> _Your goal_
Skip the pictures and return every entry exactly as written.

> _Object change listings_
******

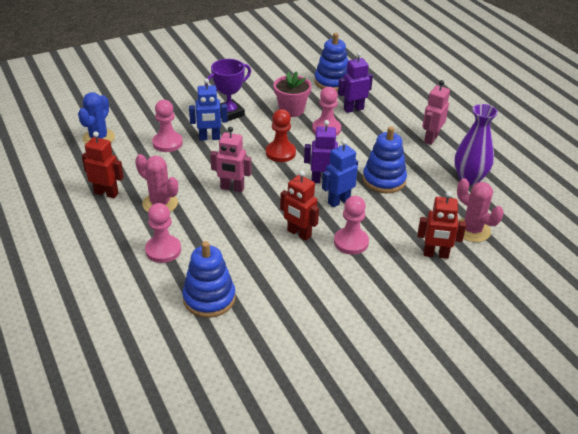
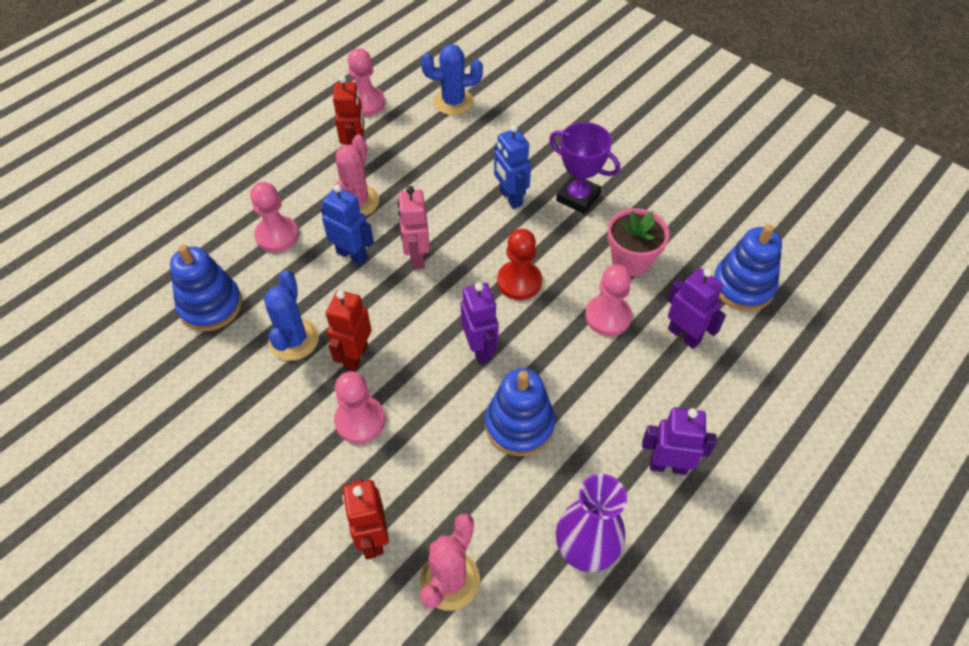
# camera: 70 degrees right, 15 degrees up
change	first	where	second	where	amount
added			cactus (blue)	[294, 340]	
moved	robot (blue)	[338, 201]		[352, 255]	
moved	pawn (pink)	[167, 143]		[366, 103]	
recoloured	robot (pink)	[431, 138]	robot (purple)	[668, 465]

******

> _Finished exercise_
# camera: 70 degrees right, 15 degrees up
change	first	where	second	where	amount
added			cactus (blue)	[294, 340]	
moved	robot (blue)	[338, 201]		[352, 255]	
moved	pawn (pink)	[167, 143]		[366, 103]	
recoloured	robot (pink)	[431, 138]	robot (purple)	[668, 465]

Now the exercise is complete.